◆ **Exercise objective**: Repeat the lines from the line with "pink plate D6:E6" to the line with "white plate E3:F3" in the listing below, keeping both end lines and adding nothing.

= Beginning of Section =

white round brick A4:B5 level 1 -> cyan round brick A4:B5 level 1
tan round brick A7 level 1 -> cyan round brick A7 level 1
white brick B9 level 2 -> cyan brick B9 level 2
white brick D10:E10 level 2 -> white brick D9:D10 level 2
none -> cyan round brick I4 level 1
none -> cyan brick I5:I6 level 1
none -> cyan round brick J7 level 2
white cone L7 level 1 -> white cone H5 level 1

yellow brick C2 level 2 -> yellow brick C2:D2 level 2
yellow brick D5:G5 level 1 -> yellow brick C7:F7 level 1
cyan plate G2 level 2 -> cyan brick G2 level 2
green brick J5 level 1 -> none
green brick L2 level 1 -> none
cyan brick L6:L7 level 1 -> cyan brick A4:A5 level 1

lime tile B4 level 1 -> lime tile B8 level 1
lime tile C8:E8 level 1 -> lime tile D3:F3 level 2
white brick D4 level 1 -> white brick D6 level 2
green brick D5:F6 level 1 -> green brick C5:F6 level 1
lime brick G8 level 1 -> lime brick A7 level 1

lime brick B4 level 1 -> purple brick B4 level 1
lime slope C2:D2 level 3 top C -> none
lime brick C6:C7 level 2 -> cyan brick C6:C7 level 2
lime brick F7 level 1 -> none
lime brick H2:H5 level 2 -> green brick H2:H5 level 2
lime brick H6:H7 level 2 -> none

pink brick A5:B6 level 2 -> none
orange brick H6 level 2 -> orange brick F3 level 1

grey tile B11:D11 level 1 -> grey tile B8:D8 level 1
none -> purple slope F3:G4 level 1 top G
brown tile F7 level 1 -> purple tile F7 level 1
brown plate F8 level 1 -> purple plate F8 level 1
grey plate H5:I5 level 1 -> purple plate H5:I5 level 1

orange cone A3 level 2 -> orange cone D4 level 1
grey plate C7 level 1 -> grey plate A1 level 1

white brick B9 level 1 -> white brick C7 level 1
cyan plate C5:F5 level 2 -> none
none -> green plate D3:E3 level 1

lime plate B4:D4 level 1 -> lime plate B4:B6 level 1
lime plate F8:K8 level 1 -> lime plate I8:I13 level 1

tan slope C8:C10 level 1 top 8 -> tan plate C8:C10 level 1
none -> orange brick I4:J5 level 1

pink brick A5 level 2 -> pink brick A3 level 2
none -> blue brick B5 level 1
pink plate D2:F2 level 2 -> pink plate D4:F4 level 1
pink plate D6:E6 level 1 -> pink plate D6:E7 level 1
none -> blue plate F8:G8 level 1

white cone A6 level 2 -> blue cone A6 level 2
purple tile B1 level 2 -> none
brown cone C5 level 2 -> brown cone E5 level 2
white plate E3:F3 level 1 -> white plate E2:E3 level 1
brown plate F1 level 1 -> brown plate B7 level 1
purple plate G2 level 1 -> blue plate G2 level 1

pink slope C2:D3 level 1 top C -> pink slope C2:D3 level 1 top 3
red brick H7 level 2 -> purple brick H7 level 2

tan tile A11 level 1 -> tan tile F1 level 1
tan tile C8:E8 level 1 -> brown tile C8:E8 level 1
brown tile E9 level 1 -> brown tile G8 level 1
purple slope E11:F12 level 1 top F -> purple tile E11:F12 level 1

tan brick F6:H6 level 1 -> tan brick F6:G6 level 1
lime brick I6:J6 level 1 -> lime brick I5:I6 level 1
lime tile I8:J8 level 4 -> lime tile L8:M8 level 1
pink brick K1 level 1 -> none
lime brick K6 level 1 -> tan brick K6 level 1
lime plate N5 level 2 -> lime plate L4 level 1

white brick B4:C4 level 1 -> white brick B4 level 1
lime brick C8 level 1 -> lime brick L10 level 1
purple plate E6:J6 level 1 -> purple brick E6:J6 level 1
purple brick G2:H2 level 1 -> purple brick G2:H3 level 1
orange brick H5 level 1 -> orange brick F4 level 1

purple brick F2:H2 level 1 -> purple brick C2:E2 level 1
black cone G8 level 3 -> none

= End of Section =

◆ **The completed task**:
pink plate D6:E6 level 1 -> pink plate D6:E7 level 1
none -> blue plate F8:G8 level 1

white cone A6 level 2 -> blue cone A6 level 2
purple tile B1 level 2 -> none
brown cone C5 level 2 -> brown cone E5 level 2
white plate E3:F3 level 1 -> white plate E2:E3 level 1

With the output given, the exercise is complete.